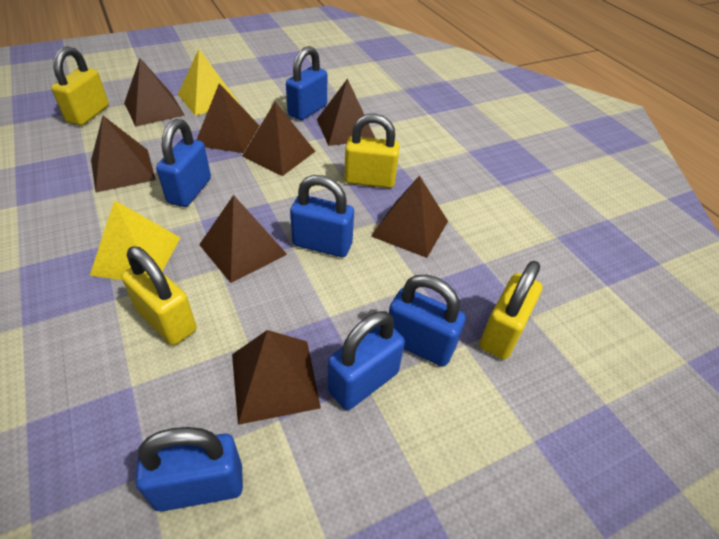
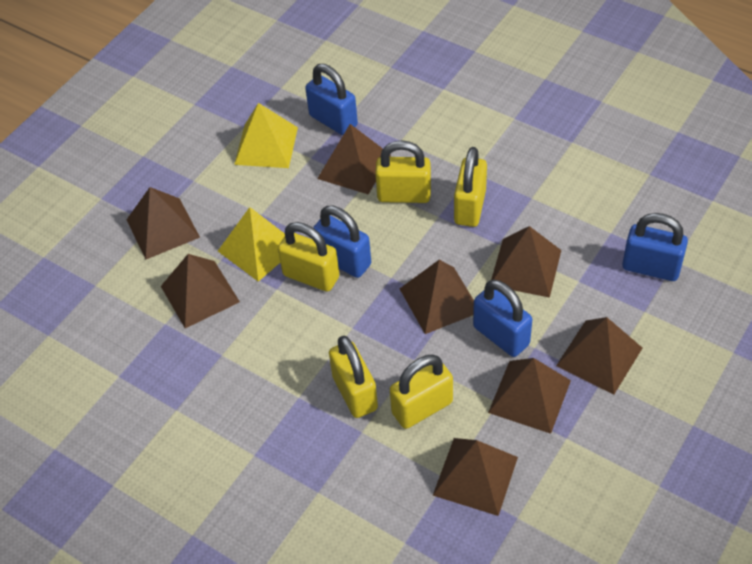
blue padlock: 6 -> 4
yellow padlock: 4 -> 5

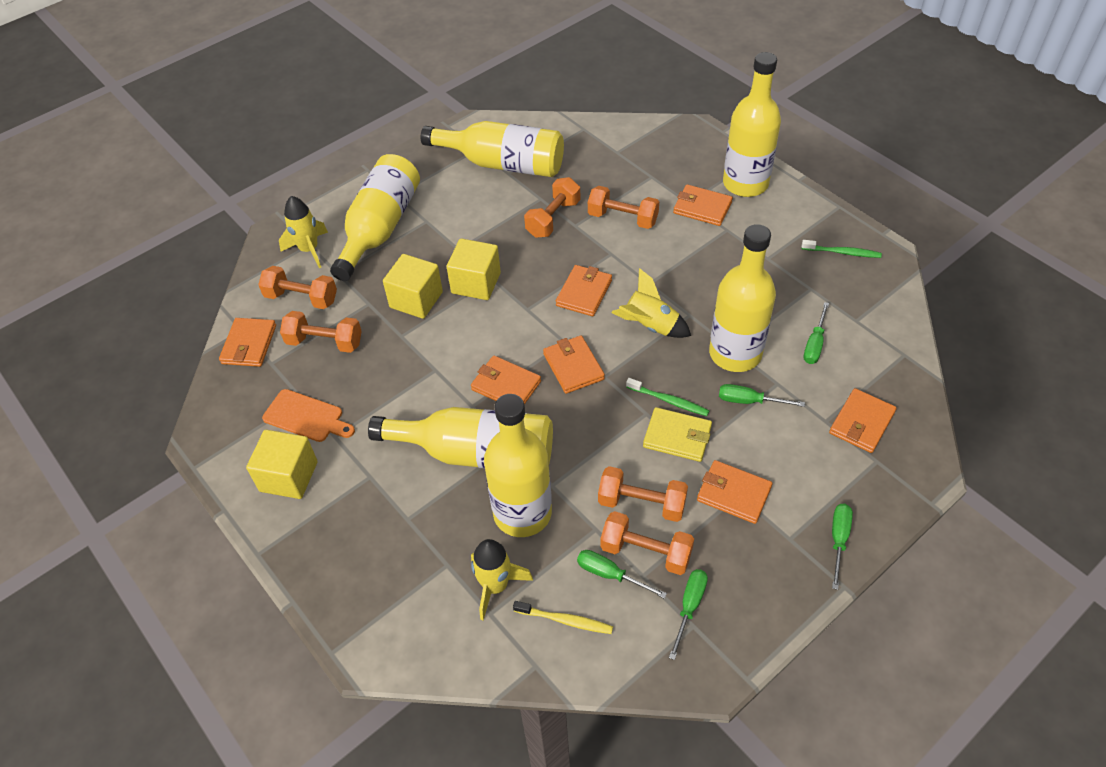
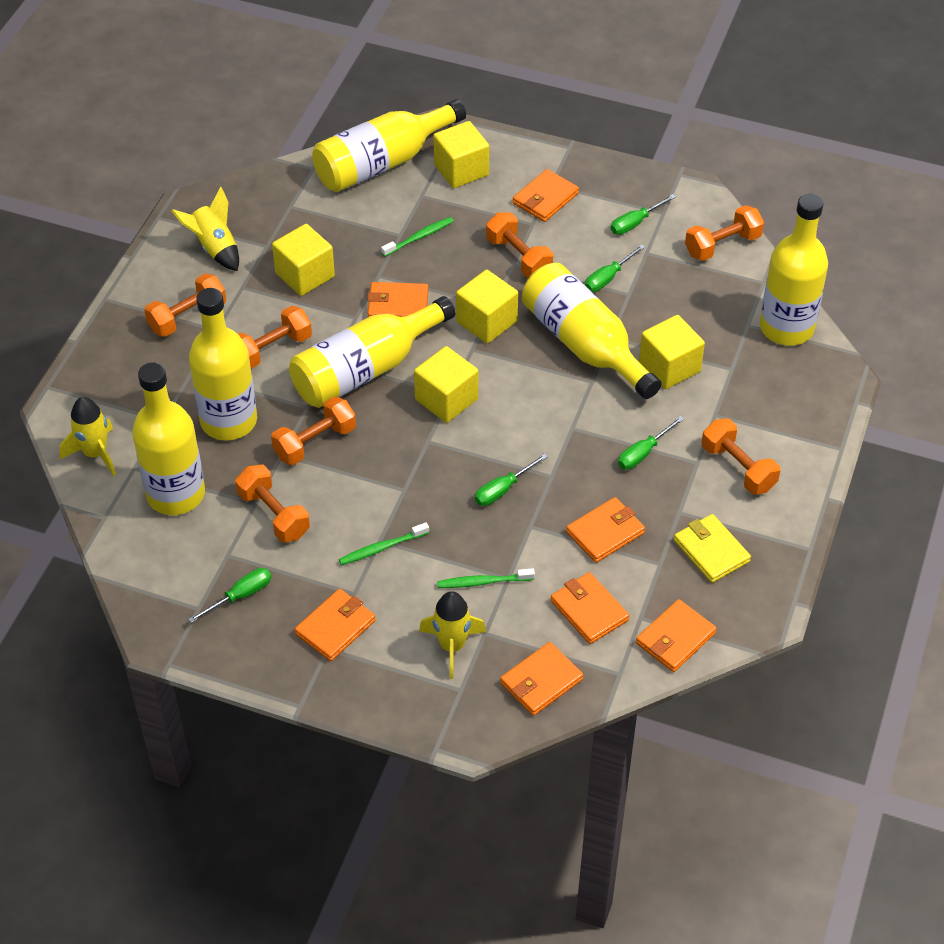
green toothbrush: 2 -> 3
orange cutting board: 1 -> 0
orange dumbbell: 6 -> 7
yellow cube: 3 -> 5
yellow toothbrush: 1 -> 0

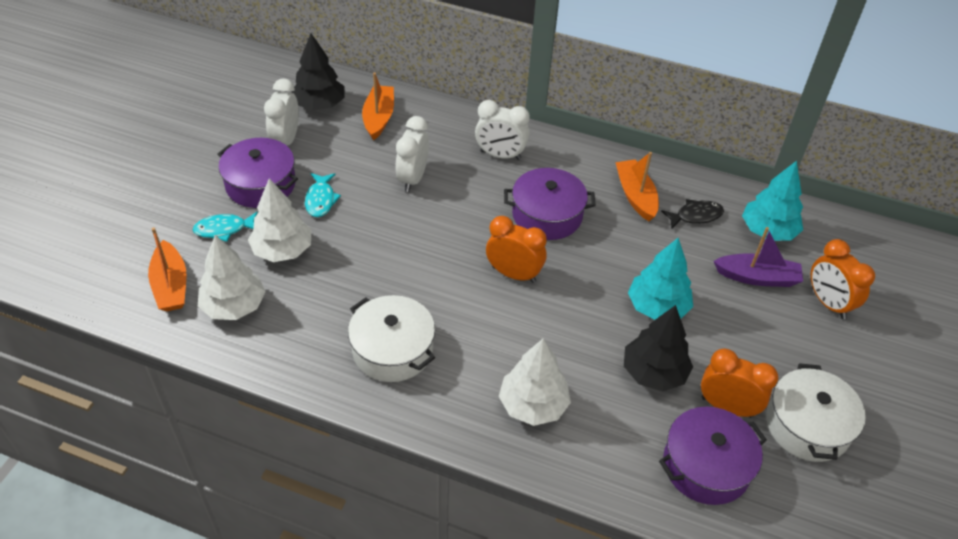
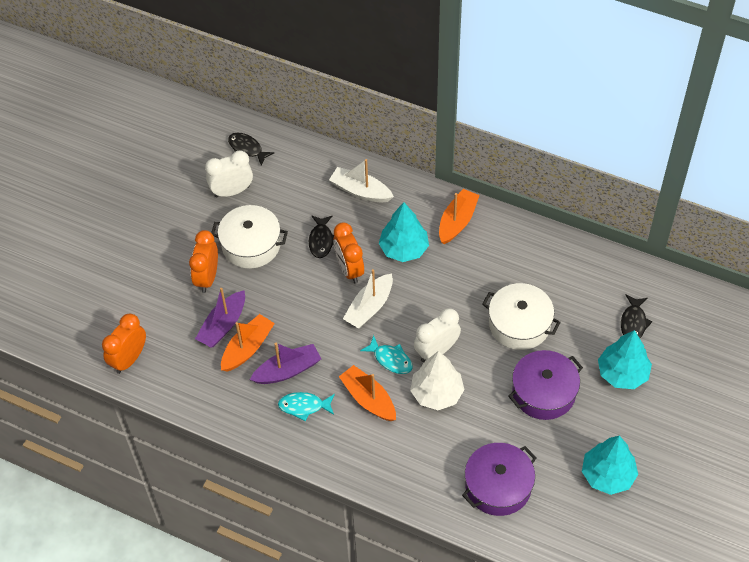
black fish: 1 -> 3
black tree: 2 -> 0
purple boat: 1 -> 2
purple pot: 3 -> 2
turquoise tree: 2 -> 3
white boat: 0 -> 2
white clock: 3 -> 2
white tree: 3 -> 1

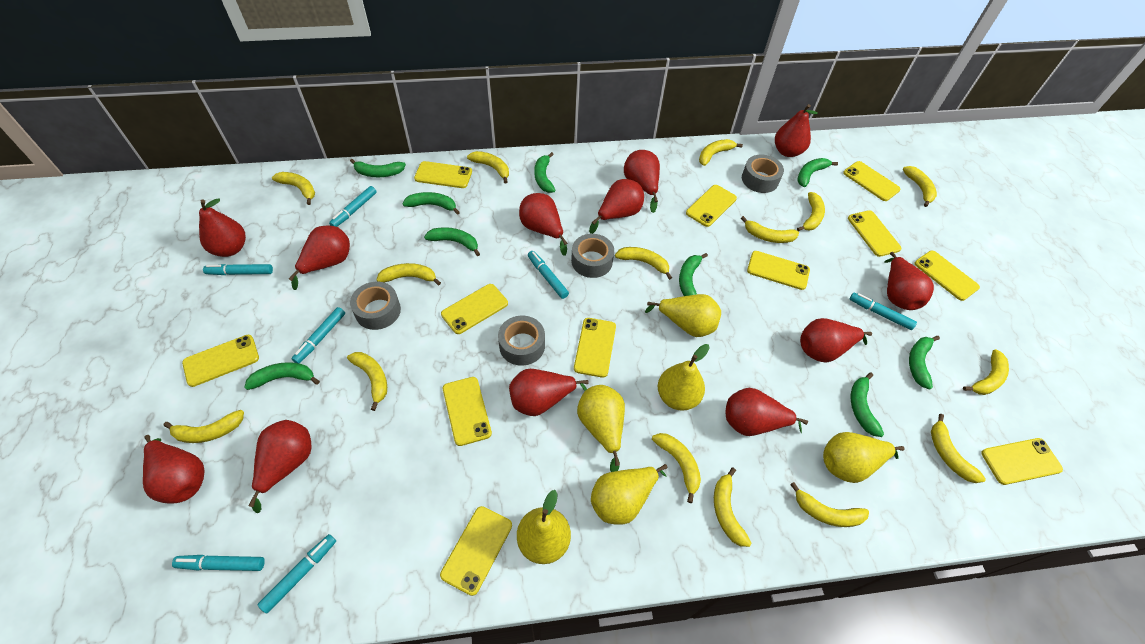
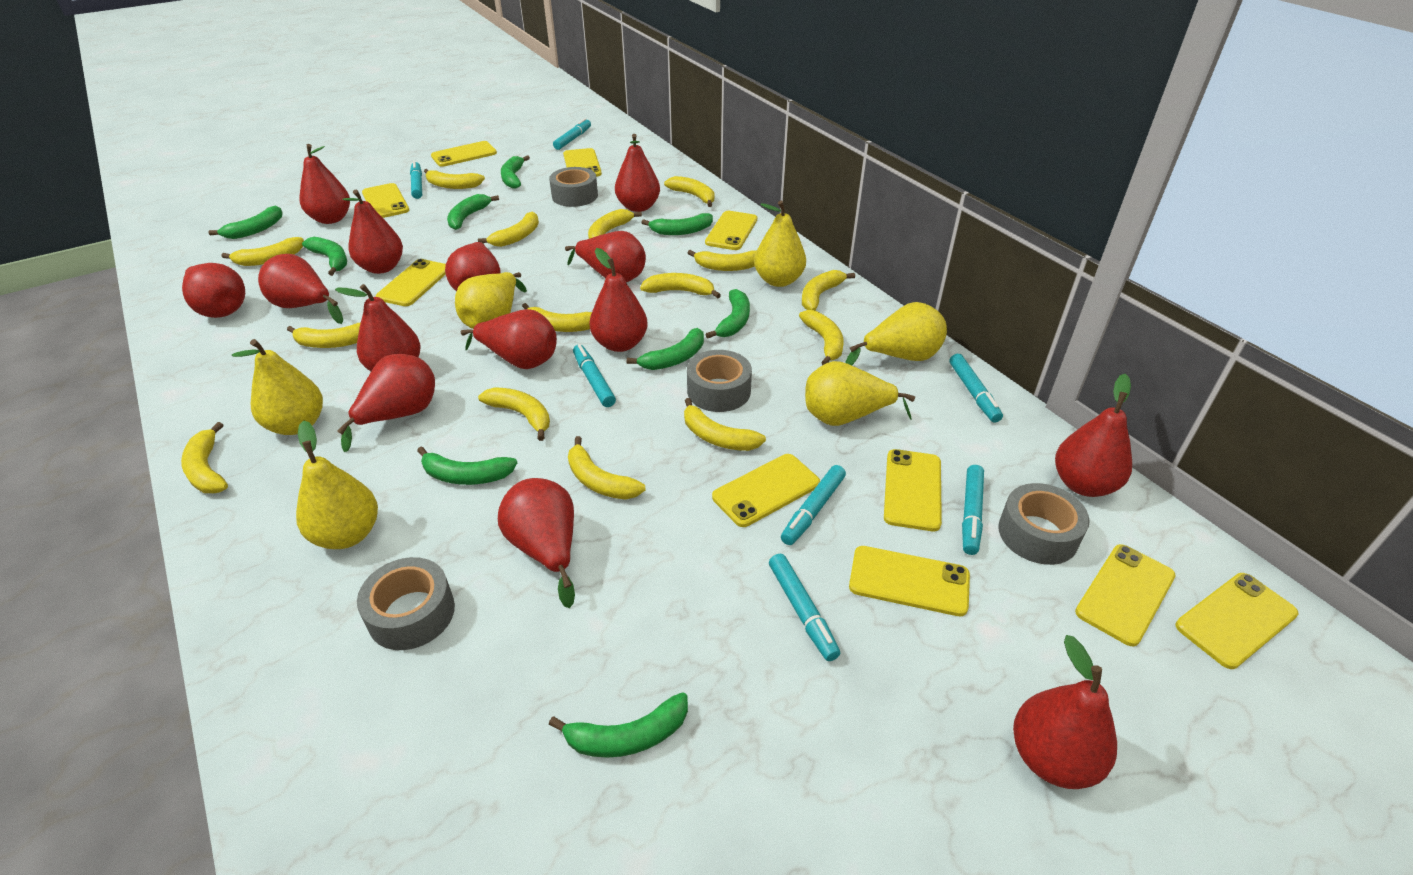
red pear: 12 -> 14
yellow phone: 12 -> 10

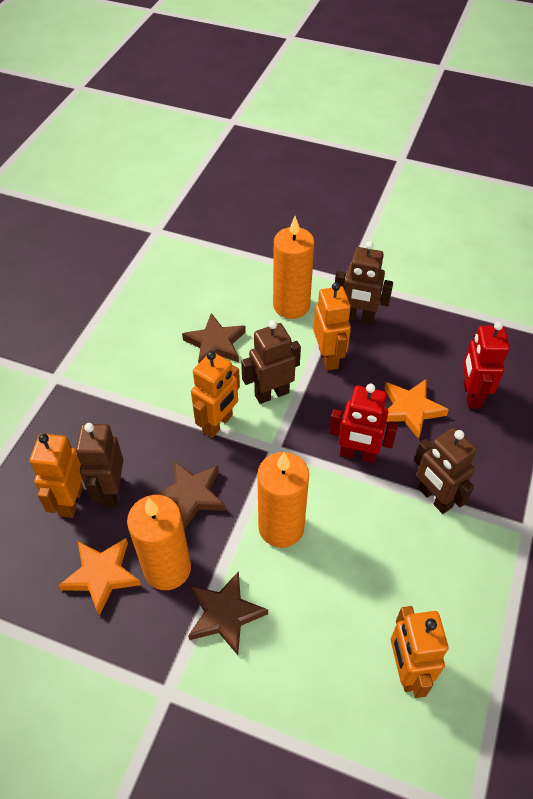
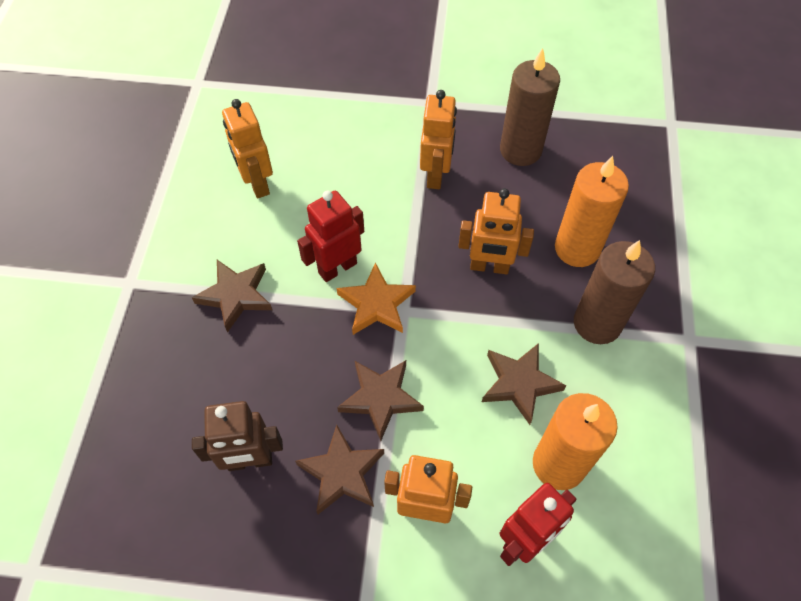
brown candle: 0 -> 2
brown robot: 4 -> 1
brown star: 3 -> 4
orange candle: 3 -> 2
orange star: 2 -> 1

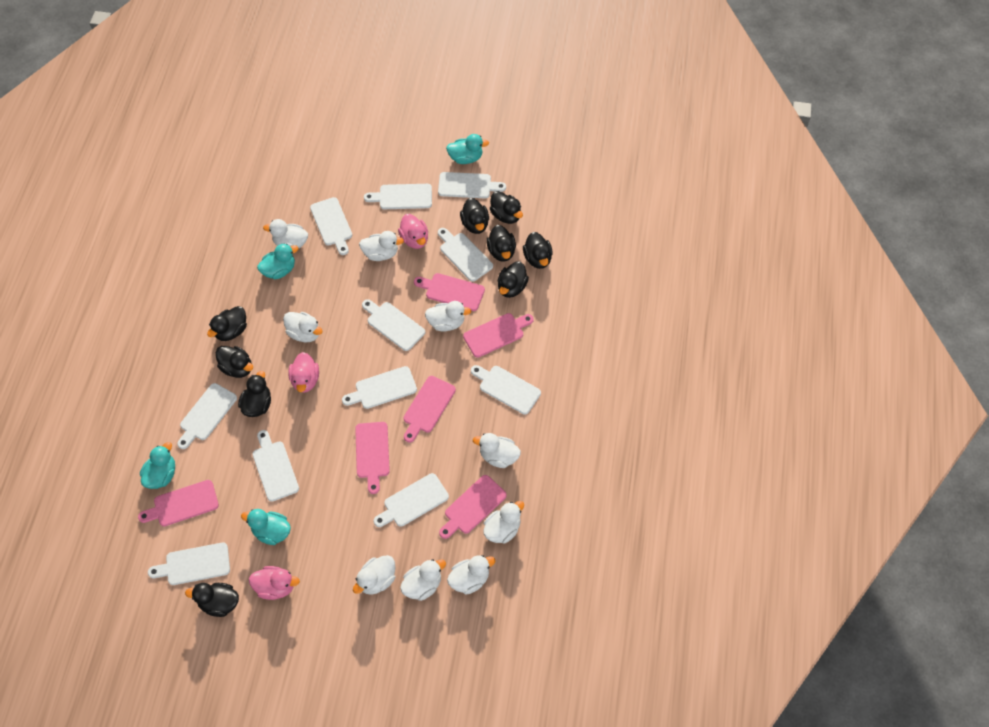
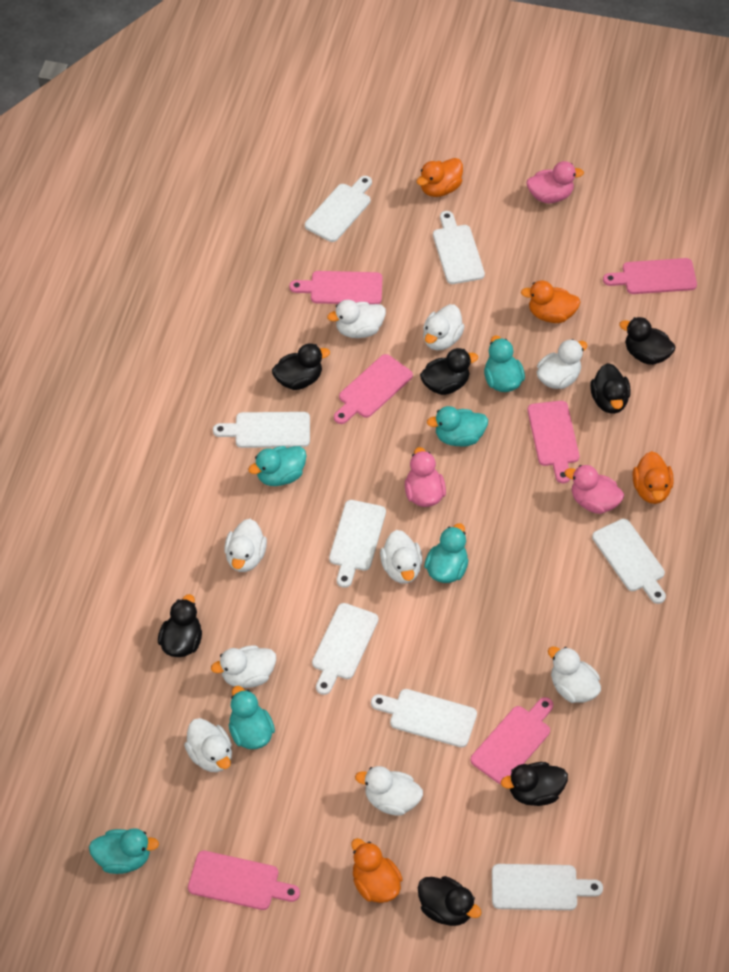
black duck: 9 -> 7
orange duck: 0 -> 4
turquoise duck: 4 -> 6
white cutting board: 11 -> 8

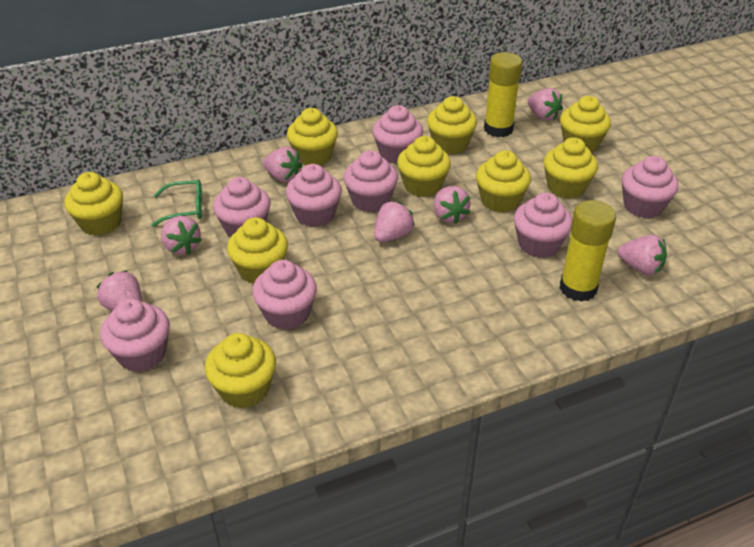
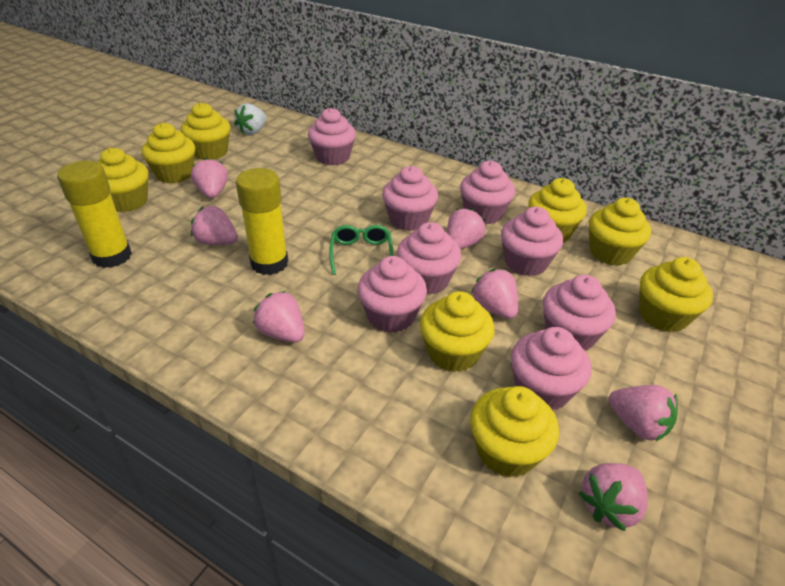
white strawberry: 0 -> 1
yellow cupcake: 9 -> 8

==*==

> _YOUR ASSIGNMENT_
Starting with the line that contains "orange dumbbell: 6 -> 7", give the lines again exactly as they appear through the last line of the data, pictures excluded.

> _FINISHED EXERCISE_
orange dumbbell: 6 -> 7
yellow cube: 3 -> 5
yellow toothbrush: 1 -> 0

black fish: 1 -> 3
black tree: 2 -> 0
purple boat: 1 -> 2
purple pot: 3 -> 2
turquoise tree: 2 -> 3
white boat: 0 -> 2
white clock: 3 -> 2
white tree: 3 -> 1

red pear: 12 -> 14
yellow phone: 12 -> 10

brown candle: 0 -> 2
brown robot: 4 -> 1
brown star: 3 -> 4
orange candle: 3 -> 2
orange star: 2 -> 1

black duck: 9 -> 7
orange duck: 0 -> 4
turquoise duck: 4 -> 6
white cutting board: 11 -> 8

white strawberry: 0 -> 1
yellow cupcake: 9 -> 8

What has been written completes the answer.